Exercise objective
Copy out the lines of the data from the one containing "Who is positioned" through the one containing "Yes, it is.", unchanged, and nothing else.

== Stored data

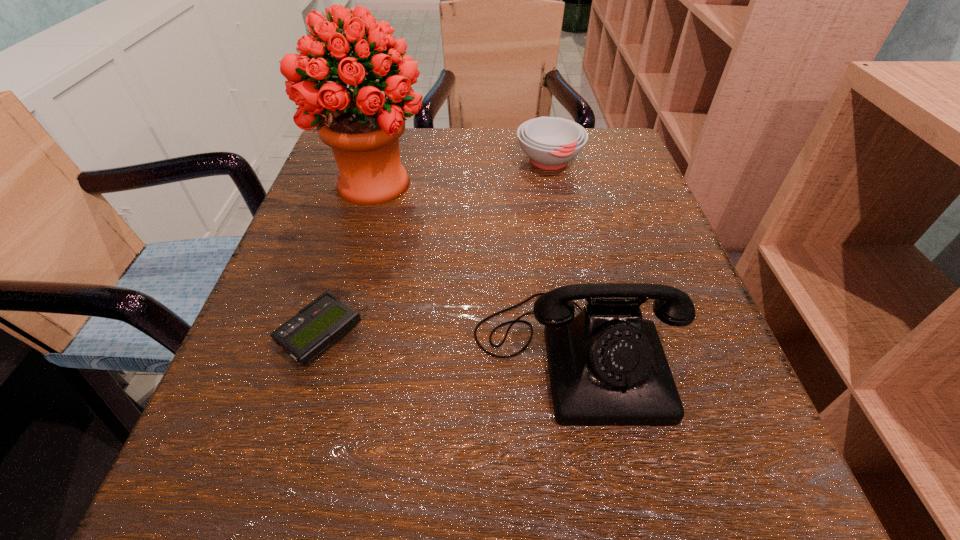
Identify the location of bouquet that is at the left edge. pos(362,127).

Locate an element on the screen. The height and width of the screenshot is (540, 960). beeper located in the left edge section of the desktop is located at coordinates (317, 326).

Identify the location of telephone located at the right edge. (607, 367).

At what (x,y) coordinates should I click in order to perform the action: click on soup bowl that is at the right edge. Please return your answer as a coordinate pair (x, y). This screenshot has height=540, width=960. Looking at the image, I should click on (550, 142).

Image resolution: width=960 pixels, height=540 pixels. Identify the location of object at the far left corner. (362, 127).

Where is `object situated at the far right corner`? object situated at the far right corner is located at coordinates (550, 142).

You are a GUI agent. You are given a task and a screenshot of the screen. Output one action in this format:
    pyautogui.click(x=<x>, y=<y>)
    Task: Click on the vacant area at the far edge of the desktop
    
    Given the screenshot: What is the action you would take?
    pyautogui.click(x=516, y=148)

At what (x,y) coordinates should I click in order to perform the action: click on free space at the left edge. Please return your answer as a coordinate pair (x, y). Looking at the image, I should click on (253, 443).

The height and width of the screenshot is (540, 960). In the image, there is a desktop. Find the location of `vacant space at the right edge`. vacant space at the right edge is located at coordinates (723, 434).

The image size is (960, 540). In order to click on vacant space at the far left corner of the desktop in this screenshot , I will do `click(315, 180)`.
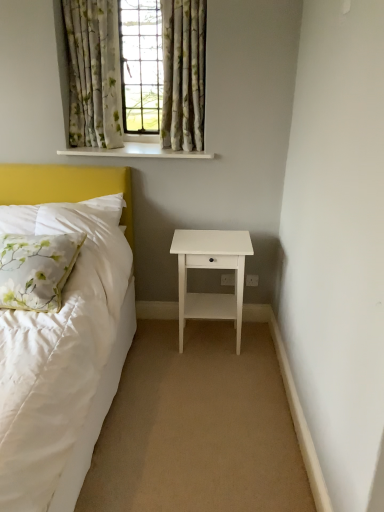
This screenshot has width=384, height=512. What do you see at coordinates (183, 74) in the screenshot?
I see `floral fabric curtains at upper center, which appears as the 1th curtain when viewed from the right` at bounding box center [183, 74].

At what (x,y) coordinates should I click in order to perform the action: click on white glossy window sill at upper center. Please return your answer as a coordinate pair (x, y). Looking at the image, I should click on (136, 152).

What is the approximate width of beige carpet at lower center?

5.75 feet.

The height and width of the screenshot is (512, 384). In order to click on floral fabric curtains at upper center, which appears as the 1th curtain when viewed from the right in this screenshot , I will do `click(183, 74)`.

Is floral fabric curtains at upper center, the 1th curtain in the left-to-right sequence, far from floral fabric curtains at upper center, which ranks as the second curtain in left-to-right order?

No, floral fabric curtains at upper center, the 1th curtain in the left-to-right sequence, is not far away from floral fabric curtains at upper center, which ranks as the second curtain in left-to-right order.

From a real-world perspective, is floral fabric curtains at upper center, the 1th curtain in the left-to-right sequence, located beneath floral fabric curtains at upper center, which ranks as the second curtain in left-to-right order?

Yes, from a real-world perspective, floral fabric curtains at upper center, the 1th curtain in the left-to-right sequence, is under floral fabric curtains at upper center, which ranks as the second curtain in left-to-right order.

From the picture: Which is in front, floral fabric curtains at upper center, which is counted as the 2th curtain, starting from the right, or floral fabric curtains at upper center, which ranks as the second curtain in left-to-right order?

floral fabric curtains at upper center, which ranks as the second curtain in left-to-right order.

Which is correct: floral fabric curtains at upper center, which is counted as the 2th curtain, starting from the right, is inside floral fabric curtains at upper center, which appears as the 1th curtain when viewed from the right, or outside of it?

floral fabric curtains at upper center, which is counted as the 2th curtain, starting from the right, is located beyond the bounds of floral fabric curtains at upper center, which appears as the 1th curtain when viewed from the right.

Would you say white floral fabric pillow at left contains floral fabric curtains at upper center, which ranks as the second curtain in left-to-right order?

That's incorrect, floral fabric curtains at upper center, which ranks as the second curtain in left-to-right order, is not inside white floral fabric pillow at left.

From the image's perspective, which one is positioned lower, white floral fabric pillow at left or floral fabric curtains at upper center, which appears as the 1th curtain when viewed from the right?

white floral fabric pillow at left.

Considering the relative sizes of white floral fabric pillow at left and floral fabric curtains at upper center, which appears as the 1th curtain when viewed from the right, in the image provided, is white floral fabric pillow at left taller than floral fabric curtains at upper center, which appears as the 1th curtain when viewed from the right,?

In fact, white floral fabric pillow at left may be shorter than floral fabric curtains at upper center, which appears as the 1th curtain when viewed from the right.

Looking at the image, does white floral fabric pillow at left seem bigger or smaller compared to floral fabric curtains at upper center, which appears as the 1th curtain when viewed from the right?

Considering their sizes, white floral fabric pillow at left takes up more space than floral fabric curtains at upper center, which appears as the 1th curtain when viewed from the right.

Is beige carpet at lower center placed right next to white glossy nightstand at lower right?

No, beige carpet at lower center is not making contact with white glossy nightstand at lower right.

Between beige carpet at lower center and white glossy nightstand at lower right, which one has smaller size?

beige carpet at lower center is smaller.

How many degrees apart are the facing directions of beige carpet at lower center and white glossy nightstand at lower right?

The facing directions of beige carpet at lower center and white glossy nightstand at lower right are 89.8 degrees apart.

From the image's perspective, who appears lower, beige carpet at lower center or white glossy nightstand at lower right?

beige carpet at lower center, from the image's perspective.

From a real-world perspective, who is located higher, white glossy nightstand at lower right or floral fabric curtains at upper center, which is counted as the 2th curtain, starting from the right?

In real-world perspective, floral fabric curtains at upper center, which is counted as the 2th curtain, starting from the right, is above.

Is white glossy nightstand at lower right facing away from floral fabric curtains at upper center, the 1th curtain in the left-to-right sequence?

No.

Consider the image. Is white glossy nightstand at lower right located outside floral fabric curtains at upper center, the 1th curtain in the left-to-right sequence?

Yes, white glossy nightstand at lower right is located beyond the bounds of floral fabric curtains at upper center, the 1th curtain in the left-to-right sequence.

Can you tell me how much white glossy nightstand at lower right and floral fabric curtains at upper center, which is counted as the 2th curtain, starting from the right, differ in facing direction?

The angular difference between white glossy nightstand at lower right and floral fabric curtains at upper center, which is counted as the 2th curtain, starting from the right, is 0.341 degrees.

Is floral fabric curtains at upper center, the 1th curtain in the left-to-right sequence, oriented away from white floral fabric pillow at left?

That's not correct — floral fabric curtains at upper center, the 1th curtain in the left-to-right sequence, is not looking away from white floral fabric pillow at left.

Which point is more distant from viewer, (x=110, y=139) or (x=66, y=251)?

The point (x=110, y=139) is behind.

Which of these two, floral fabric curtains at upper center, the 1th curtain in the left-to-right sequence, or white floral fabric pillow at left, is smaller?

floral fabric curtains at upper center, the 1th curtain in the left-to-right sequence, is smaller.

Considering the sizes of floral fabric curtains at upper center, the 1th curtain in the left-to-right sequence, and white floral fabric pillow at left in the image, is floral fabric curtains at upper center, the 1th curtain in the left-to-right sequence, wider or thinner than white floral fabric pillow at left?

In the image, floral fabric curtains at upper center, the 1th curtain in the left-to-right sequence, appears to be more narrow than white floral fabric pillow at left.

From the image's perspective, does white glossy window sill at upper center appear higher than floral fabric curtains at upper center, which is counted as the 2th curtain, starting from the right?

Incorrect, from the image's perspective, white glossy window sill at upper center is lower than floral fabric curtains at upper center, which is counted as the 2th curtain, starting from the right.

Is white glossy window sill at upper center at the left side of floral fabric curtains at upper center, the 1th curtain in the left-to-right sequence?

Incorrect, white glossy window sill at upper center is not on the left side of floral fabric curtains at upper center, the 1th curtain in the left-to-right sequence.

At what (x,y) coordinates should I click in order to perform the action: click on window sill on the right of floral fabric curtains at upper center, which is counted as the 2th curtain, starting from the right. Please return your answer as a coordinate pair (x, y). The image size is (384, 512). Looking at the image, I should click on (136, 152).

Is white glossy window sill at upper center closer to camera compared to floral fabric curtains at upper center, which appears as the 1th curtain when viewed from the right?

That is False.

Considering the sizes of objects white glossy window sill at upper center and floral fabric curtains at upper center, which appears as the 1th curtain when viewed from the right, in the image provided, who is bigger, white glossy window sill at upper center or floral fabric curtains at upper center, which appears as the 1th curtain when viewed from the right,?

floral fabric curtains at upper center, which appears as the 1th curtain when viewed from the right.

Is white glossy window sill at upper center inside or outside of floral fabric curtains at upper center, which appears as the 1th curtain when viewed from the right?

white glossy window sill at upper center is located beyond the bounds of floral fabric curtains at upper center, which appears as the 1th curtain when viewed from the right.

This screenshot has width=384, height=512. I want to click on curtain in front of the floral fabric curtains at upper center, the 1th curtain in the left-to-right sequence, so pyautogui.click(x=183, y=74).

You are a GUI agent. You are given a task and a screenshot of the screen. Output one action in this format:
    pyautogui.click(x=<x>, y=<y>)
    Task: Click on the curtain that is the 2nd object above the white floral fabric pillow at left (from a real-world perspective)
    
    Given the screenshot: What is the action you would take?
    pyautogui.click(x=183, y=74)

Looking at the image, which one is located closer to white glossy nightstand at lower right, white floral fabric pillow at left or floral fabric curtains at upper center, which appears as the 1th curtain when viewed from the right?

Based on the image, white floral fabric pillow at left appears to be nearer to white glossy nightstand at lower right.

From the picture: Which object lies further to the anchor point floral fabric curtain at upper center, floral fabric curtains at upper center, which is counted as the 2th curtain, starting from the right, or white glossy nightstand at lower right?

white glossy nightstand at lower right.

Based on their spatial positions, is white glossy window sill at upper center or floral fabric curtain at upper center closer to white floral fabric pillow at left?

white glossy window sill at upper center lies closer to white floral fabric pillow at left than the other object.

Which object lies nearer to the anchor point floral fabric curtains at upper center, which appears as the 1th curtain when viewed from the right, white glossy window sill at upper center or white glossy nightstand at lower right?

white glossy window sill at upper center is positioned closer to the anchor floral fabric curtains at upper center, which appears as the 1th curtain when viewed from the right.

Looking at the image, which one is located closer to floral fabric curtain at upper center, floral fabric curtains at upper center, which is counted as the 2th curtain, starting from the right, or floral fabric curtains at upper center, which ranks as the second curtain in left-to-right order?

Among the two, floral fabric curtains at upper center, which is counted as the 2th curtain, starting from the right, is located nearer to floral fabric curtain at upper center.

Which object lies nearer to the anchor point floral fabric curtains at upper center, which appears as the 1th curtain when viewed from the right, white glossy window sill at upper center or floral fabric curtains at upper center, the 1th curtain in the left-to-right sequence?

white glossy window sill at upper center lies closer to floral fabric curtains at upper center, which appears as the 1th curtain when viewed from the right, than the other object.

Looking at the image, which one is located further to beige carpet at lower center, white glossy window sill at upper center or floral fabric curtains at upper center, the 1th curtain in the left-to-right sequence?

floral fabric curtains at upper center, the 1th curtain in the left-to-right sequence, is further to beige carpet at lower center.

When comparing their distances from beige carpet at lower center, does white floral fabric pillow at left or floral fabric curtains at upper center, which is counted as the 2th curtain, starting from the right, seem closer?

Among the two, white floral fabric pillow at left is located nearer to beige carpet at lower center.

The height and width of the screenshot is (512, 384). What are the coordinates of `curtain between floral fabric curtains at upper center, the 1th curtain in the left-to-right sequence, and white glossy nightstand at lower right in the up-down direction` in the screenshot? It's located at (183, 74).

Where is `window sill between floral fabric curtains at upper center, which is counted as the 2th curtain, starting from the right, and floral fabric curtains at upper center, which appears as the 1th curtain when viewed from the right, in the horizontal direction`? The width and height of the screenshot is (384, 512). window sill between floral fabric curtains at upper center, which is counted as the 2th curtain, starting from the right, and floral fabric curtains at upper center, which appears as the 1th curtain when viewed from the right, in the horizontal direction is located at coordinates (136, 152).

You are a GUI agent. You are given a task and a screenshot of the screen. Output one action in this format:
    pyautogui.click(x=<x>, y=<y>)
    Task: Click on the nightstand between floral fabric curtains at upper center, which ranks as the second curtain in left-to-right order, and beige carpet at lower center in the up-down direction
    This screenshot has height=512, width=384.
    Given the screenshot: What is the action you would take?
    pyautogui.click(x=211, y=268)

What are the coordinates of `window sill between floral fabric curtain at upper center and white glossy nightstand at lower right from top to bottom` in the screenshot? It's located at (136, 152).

====
== Stored data

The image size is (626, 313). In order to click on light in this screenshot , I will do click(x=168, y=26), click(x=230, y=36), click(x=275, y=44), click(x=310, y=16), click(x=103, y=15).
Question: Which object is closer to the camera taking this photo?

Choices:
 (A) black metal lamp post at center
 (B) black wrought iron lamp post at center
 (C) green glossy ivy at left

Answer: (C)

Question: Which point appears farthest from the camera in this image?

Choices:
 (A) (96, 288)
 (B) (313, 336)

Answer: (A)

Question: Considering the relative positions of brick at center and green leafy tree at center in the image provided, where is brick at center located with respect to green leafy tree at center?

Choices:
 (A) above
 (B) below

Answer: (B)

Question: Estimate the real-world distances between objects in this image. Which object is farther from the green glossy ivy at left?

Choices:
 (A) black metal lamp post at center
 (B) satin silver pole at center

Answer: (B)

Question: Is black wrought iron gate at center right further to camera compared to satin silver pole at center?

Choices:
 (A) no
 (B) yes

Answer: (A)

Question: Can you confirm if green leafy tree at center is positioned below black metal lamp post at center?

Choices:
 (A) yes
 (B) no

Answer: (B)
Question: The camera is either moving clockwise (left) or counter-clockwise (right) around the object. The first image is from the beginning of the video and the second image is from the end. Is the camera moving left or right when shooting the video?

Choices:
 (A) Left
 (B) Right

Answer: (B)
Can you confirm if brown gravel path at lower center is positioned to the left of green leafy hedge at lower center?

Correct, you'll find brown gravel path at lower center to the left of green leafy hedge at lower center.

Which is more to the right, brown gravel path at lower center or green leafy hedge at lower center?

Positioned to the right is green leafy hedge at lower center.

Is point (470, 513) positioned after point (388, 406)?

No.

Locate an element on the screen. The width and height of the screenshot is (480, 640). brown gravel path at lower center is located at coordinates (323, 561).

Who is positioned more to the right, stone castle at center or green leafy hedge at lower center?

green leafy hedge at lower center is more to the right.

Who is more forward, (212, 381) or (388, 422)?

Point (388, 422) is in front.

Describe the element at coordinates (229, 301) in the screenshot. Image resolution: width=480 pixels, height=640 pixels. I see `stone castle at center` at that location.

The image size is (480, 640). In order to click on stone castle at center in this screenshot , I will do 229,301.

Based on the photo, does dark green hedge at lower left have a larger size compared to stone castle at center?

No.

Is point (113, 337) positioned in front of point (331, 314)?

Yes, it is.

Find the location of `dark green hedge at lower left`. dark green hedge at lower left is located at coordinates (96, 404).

====
== Stored data

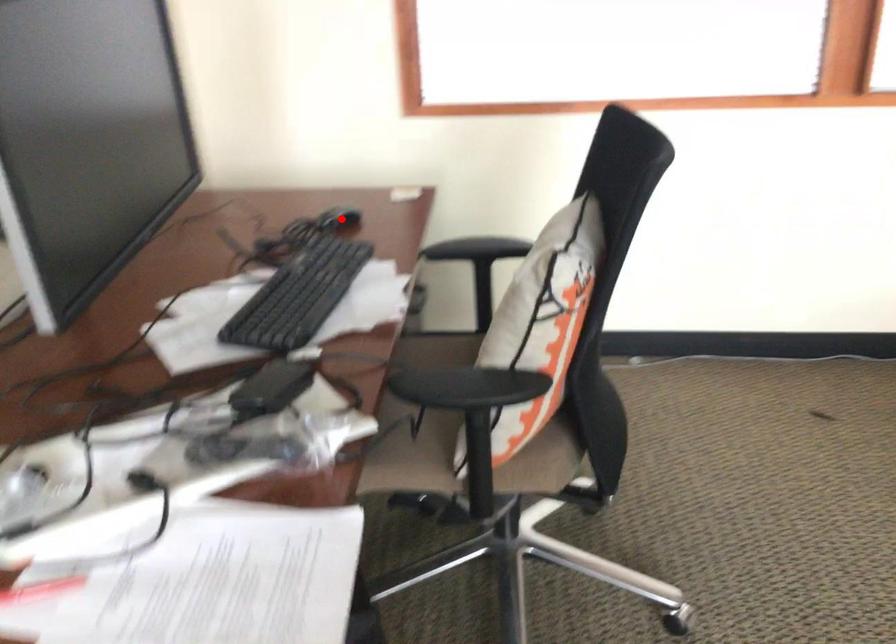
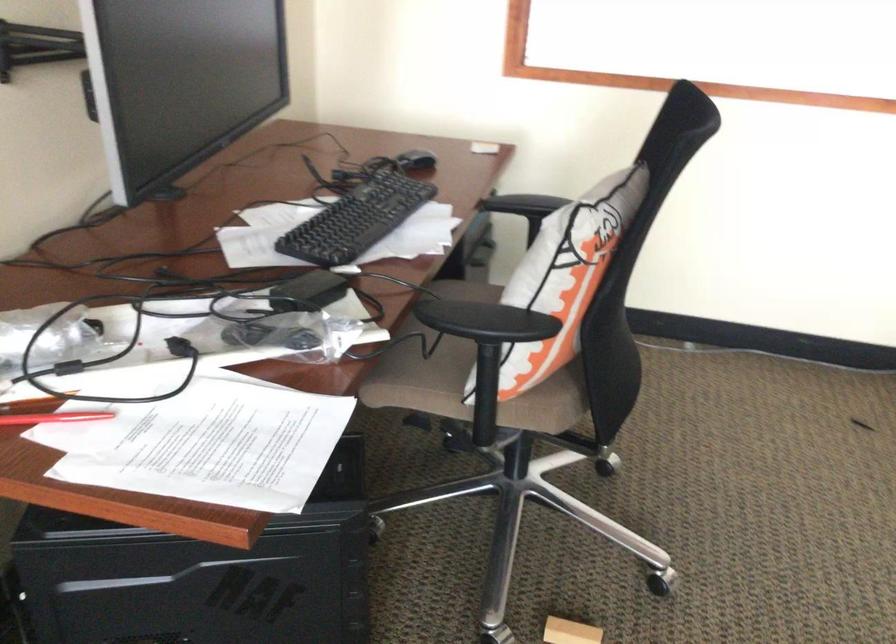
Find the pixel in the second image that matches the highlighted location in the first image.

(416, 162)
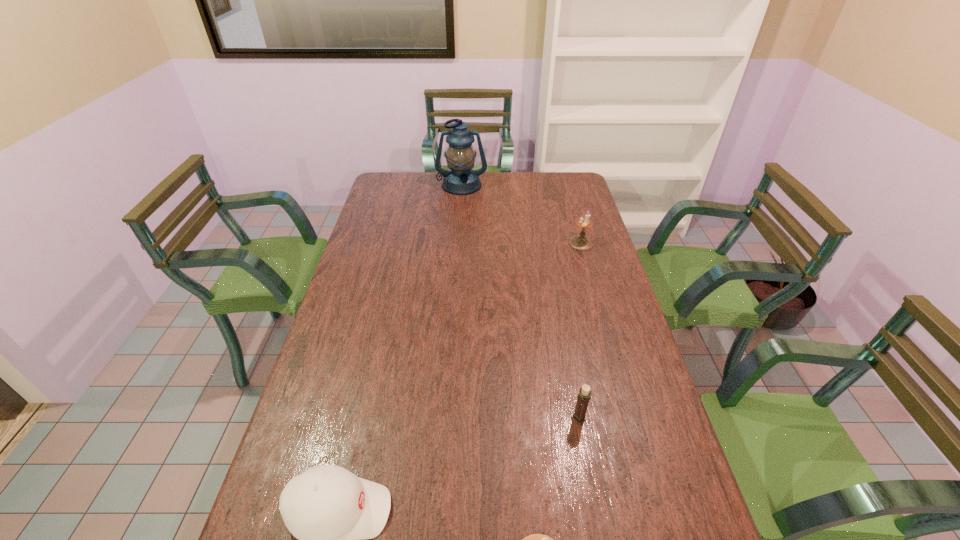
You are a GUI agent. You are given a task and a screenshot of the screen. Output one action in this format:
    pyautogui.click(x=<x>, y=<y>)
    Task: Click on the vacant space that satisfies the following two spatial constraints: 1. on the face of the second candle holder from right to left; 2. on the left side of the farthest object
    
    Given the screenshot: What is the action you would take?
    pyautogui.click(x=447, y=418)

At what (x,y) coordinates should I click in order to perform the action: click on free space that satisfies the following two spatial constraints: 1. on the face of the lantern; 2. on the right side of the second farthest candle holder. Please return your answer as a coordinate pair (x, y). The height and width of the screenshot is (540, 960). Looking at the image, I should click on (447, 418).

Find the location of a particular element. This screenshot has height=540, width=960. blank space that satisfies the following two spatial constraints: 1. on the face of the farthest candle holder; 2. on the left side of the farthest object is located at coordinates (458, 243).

====

Exercise output
Who is positioned more to the right, stone castle at center or green leafy hedge at lower center?

green leafy hedge at lower center is more to the right.

Who is more forward, (212, 381) or (388, 422)?

Point (388, 422) is in front.

Describe the element at coordinates (229, 301) in the screenshot. Image resolution: width=480 pixels, height=640 pixels. I see `stone castle at center` at that location.

The image size is (480, 640). In order to click on stone castle at center in this screenshot , I will do 229,301.

Based on the photo, does dark green hedge at lower left have a larger size compared to stone castle at center?

No.

Is point (113, 337) positioned in front of point (331, 314)?

Yes, it is.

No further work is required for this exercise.